(Work required)
Scan the data. Collect each line that contains the word "orange".

=== Section Start ===

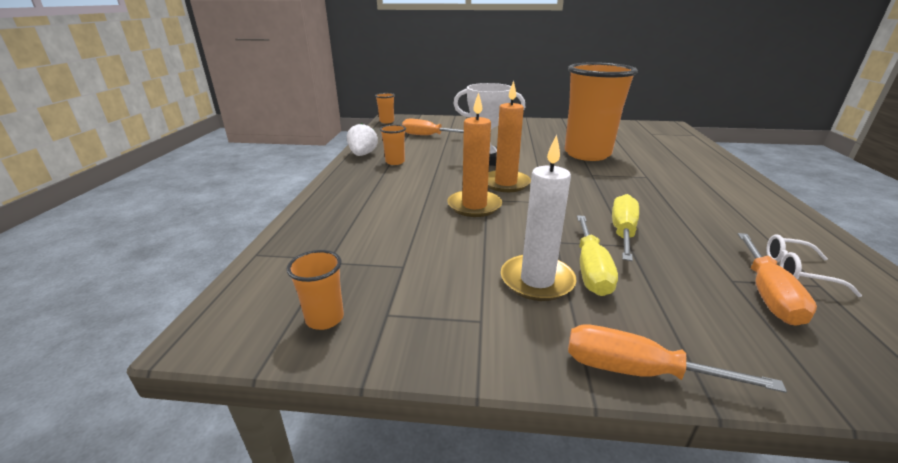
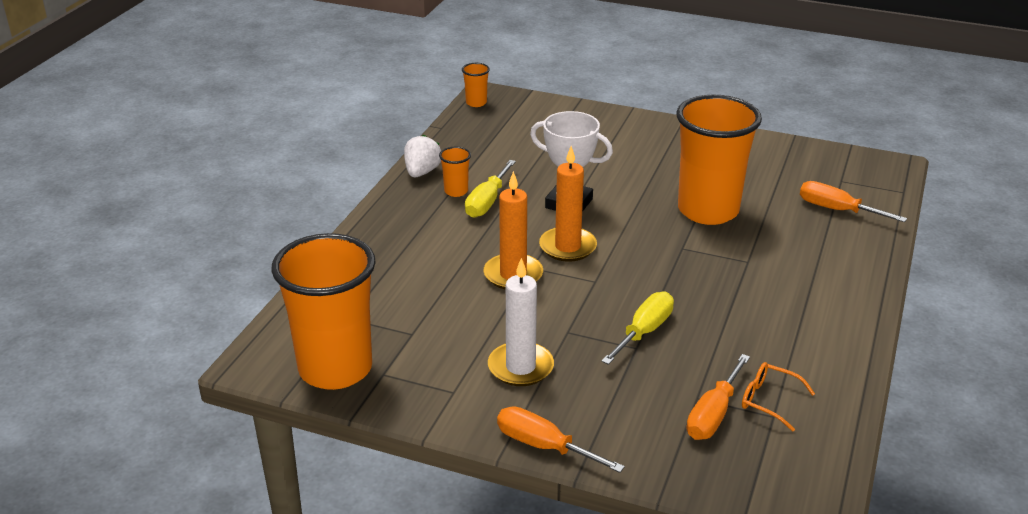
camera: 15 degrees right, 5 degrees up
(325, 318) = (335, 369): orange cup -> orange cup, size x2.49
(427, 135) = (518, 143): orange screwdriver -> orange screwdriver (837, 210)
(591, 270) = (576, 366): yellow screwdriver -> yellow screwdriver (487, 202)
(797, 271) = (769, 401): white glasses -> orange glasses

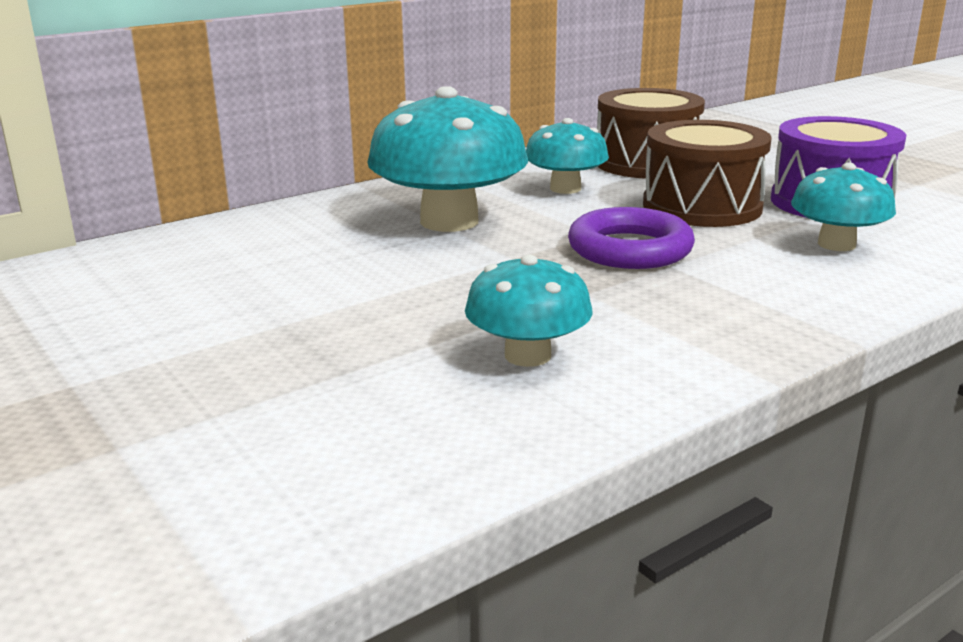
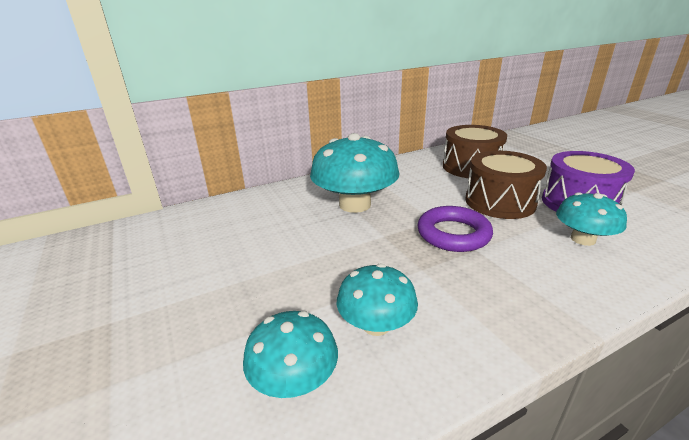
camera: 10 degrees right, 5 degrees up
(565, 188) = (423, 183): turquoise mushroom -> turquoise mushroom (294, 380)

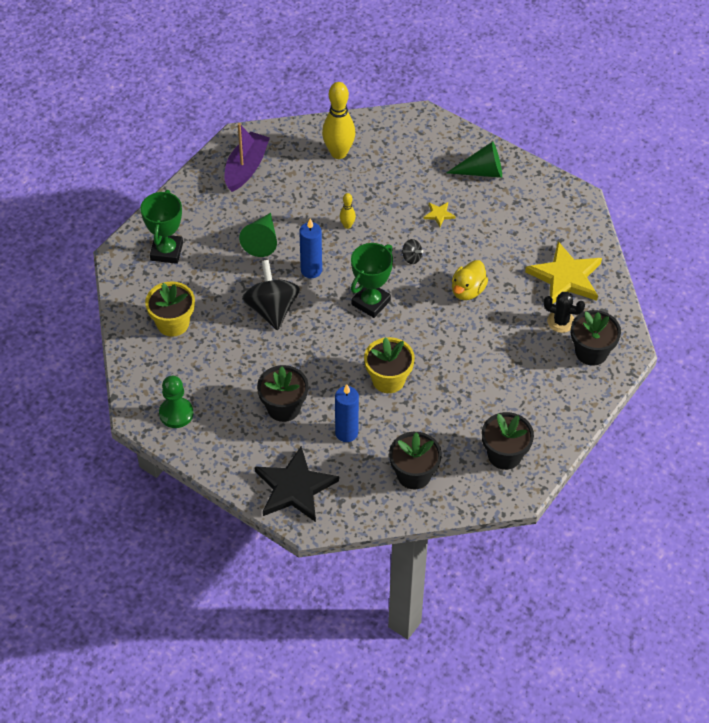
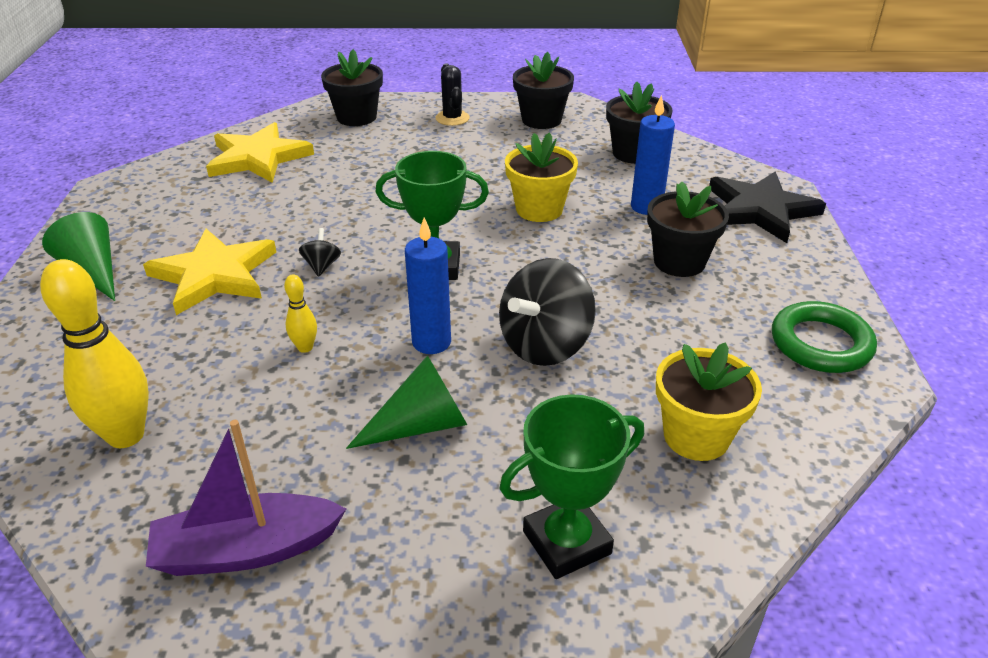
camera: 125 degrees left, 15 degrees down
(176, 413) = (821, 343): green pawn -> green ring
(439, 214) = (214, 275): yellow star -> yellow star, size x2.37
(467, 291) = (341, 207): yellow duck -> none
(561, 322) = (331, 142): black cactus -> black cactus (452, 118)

=== Section End ===

(Exercise output)
(325, 318) = (335, 369): orange cup -> orange cup, size x2.49
(427, 135) = (518, 143): orange screwdriver -> orange screwdriver (837, 210)
(797, 271) = (769, 401): white glasses -> orange glasses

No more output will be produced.